• EXERCISE DIRECTIONS: Reproduce, exactly and in full, the lines from the one with "none -> lime slope B10:D11 level 1 top 11" through the one with "orange tile K8:M8" in the data below; drop pictures.

Object correspondence data:
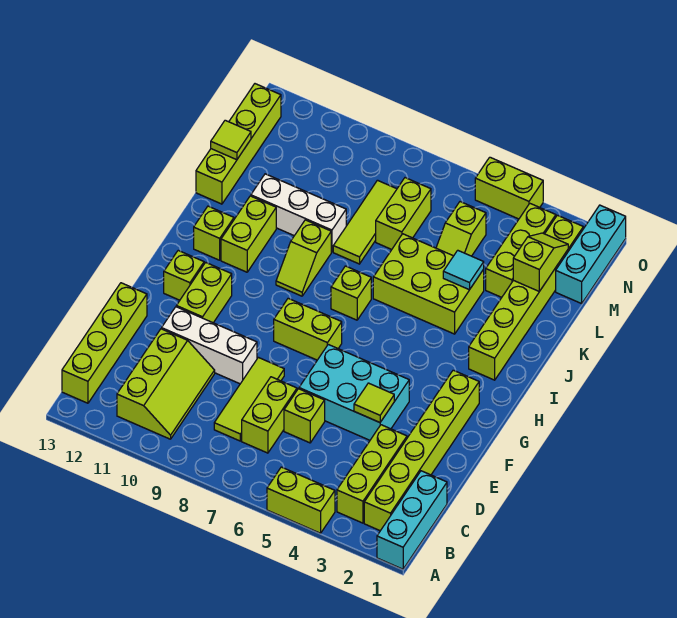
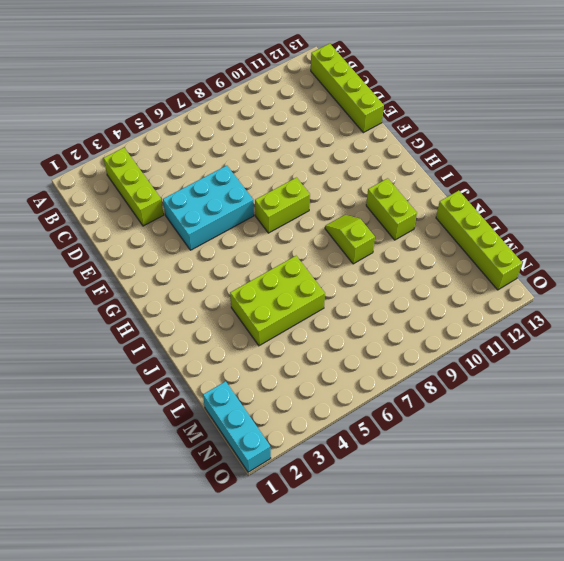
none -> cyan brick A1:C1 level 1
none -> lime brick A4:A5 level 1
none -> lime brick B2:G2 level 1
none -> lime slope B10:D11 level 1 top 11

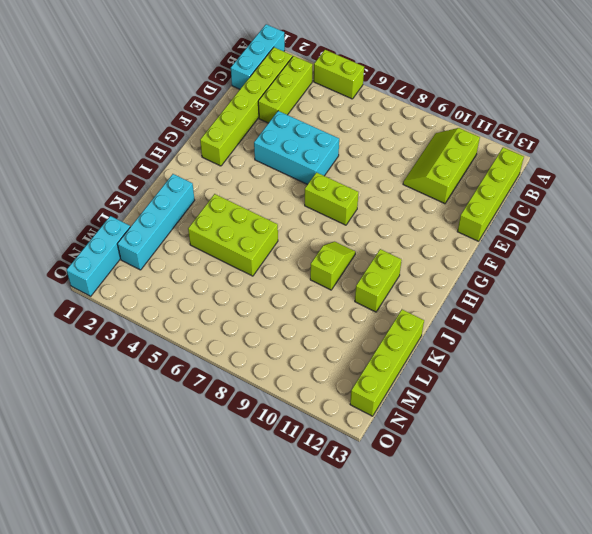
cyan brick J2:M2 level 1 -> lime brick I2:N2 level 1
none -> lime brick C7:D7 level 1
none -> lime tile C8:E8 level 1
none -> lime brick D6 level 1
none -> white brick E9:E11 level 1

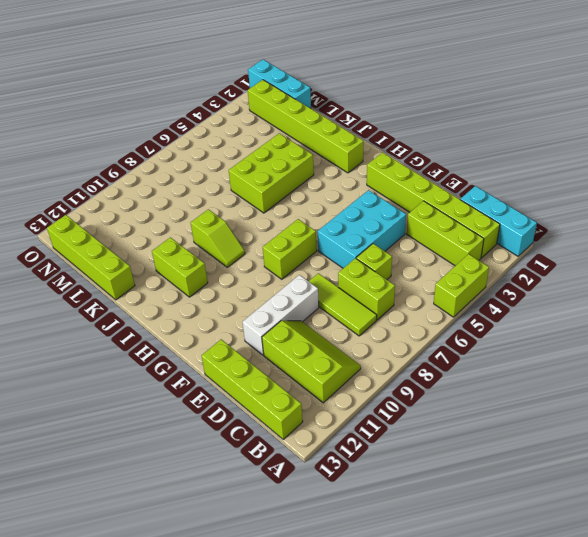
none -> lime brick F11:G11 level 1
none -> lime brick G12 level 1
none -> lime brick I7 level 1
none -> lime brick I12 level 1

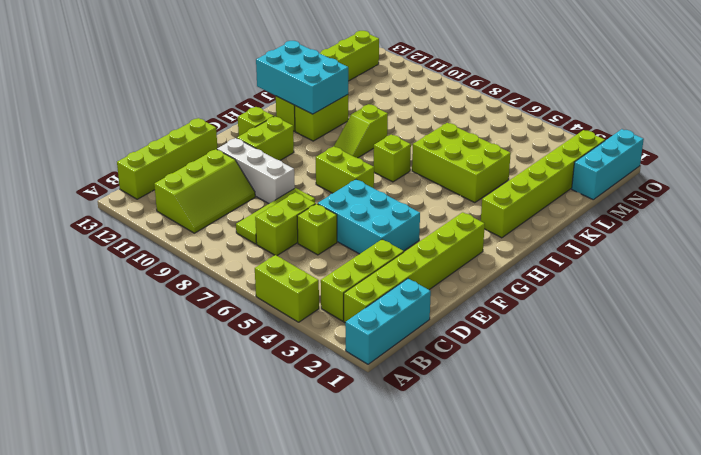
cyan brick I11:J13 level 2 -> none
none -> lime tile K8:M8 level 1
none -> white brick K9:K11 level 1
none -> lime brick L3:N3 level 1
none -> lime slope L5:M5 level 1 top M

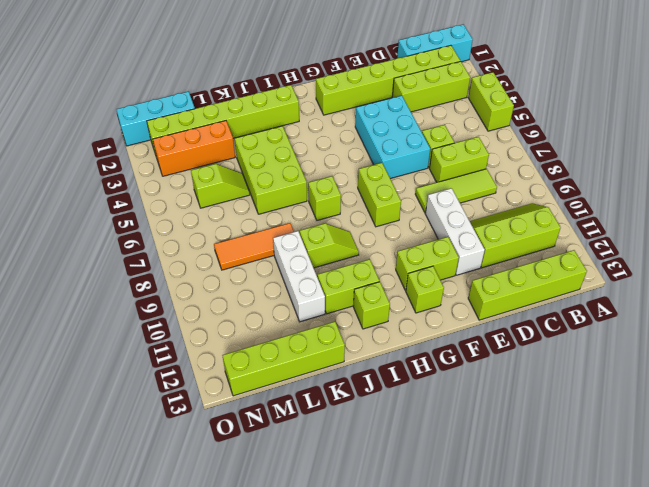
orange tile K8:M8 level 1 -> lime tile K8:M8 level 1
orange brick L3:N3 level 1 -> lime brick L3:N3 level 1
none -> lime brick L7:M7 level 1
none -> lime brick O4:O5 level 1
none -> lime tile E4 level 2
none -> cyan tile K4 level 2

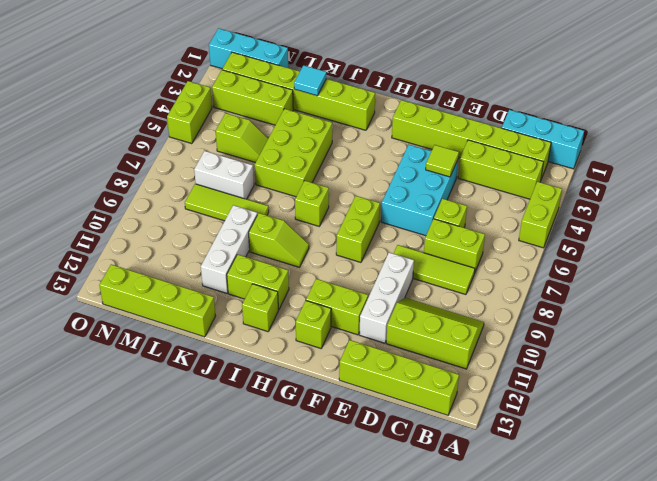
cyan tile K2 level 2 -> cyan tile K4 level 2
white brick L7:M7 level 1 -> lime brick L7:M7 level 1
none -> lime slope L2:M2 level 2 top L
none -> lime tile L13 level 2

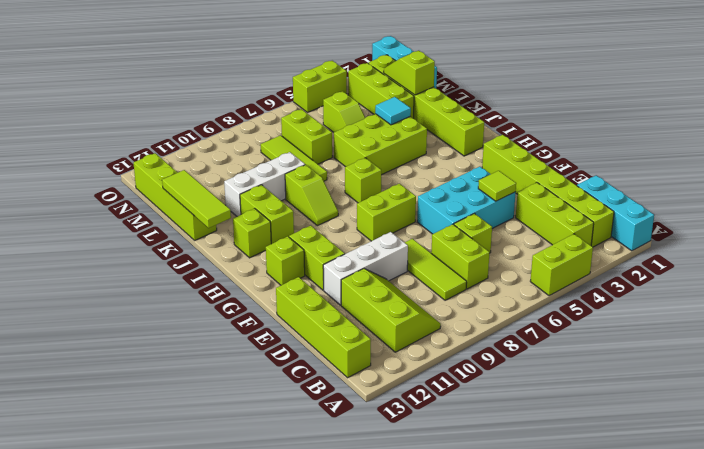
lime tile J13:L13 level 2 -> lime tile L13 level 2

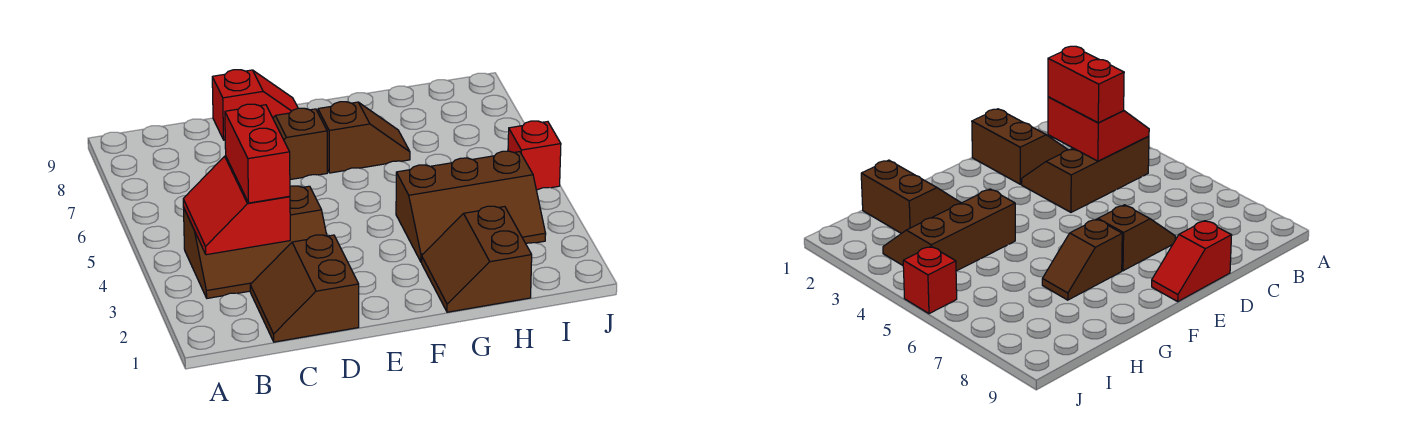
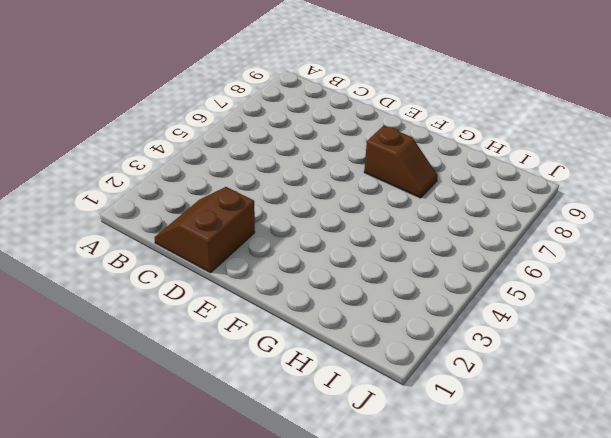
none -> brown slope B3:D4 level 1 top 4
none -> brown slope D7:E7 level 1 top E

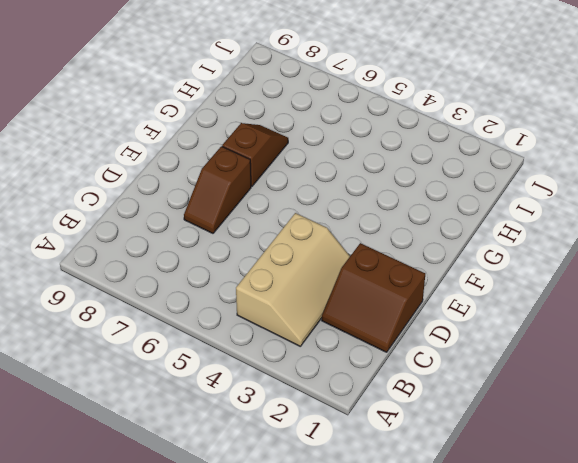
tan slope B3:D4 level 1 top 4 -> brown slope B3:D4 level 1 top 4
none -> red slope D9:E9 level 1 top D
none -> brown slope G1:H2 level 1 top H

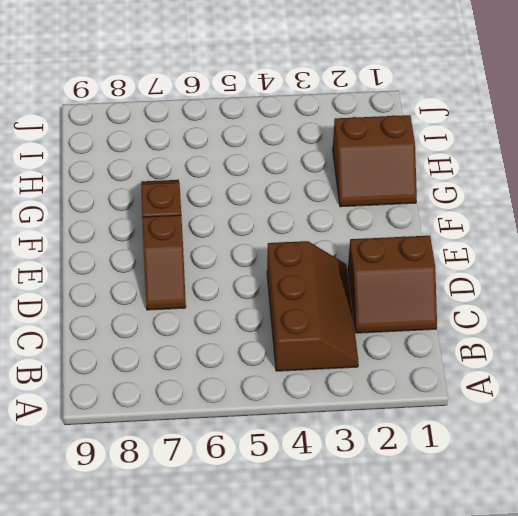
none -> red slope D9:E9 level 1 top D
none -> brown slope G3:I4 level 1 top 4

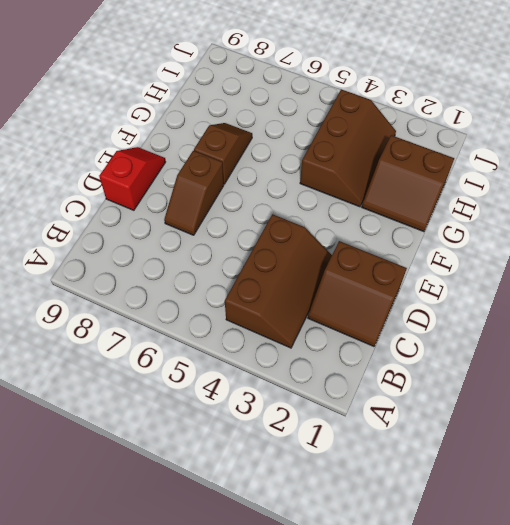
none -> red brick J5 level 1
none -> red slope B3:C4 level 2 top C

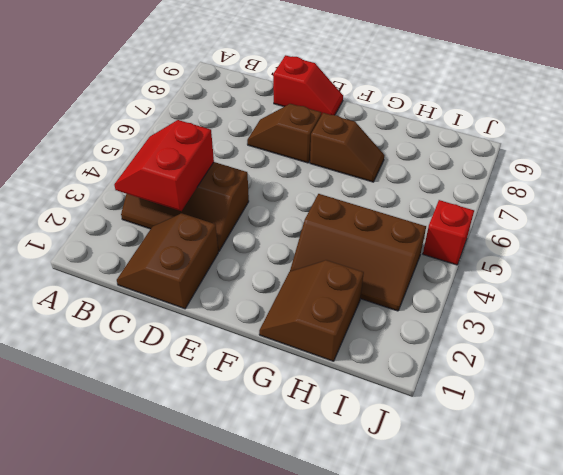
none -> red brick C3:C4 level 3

• FINISHED TASK:
none -> lime slope B10:D11 level 1 top 11

cyan brick J2:M2 level 1 -> lime brick I2:N2 level 1
none -> lime brick C7:D7 level 1
none -> lime tile C8:E8 level 1
none -> lime brick D6 level 1
none -> white brick E9:E11 level 1

none -> lime brick F11:G11 level 1
none -> lime brick G12 level 1
none -> lime brick I7 level 1
none -> lime brick I12 level 1

cyan brick I11:J13 level 2 -> none
none -> lime tile K8:M8 level 1
none -> white brick K9:K11 level 1
none -> lime brick L3:N3 level 1
none -> lime slope L5:M5 level 1 top M

orange tile K8:M8 level 1 -> lime tile K8:M8 level 1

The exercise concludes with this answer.